◆ WORK REQUEST: Filter the entries for lines with the word "turned".

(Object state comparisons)

╔══

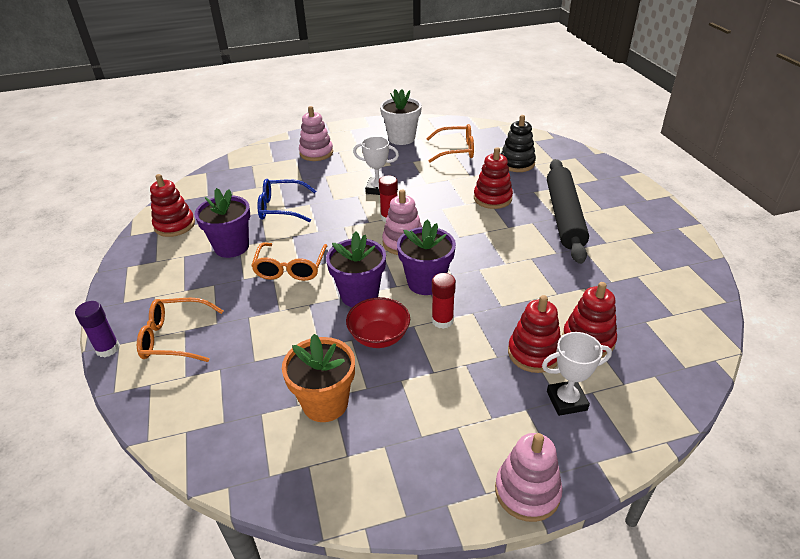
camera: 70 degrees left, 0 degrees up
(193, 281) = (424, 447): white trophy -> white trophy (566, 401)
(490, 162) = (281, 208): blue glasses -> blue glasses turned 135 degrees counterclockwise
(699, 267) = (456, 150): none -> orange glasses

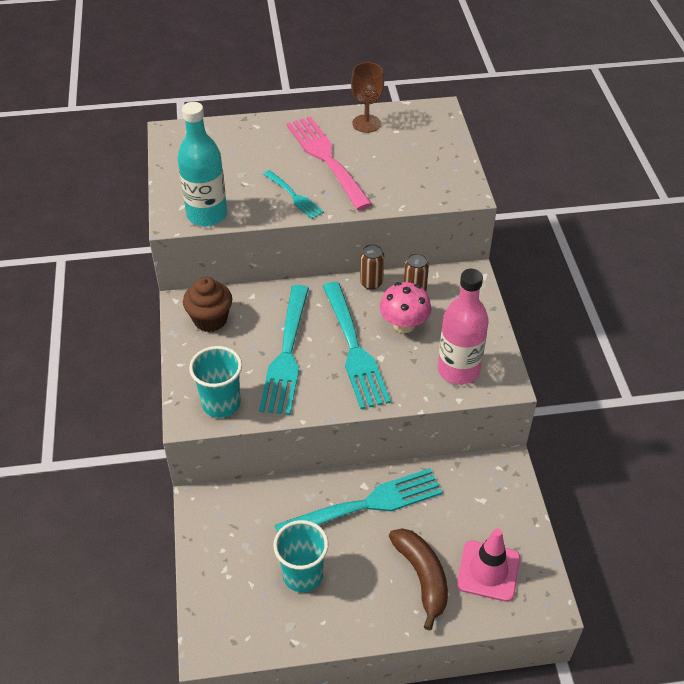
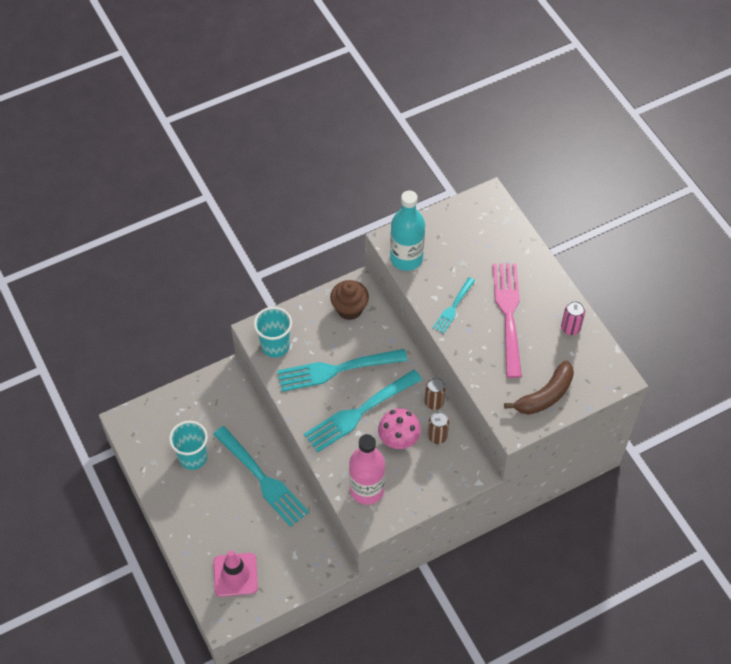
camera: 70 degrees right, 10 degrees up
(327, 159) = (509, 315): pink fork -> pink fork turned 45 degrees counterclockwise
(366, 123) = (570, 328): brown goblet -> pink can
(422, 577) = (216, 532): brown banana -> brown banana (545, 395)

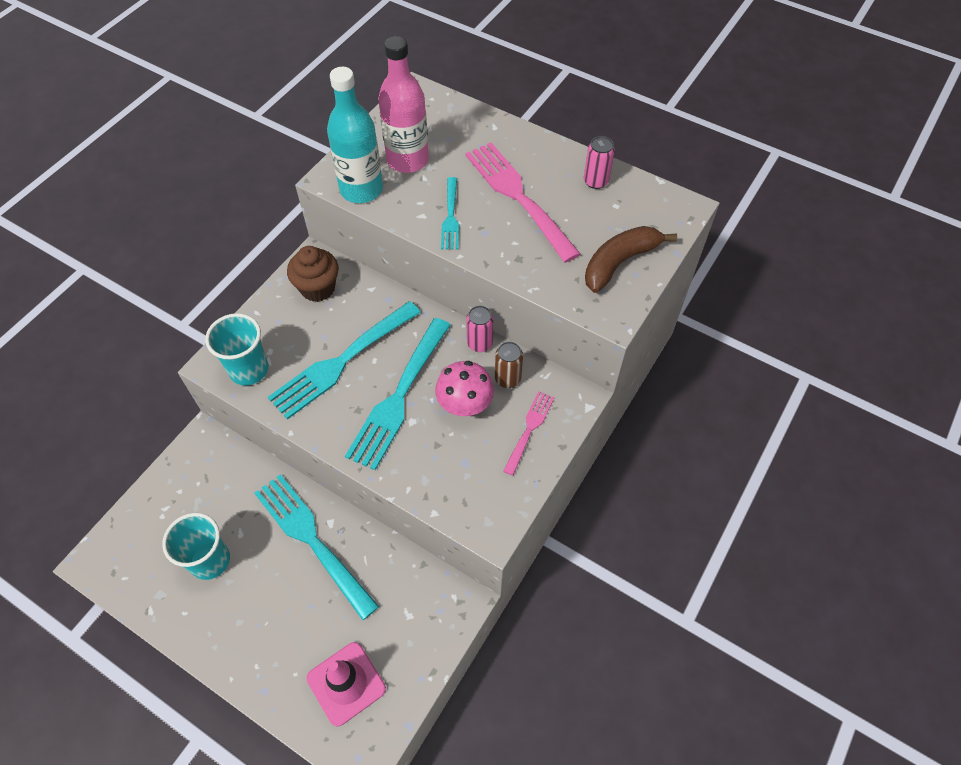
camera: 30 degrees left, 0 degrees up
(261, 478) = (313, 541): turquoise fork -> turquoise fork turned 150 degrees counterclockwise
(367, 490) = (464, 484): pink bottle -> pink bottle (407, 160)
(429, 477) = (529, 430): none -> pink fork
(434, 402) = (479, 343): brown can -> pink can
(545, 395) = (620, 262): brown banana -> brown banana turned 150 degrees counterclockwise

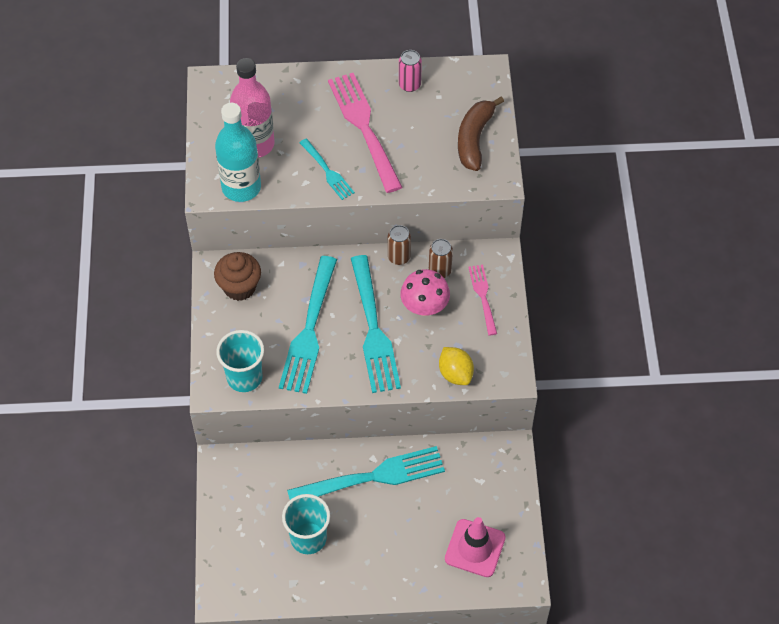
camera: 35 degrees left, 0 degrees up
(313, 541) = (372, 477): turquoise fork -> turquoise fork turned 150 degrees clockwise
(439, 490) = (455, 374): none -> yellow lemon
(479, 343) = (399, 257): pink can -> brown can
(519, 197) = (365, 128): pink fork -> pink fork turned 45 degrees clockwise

╚══

◆ ANSWER:
(490, 162) = (281, 208): blue glasses -> blue glasses turned 135 degrees counterclockwise
(327, 159) = (509, 315): pink fork -> pink fork turned 45 degrees counterclockwise
(261, 478) = (313, 541): turquoise fork -> turquoise fork turned 150 degrees counterclockwise
(545, 395) = (620, 262): brown banana -> brown banana turned 150 degrees counterclockwise
(313, 541) = (372, 477): turquoise fork -> turquoise fork turned 150 degrees clockwise
(519, 197) = (365, 128): pink fork -> pink fork turned 45 degrees clockwise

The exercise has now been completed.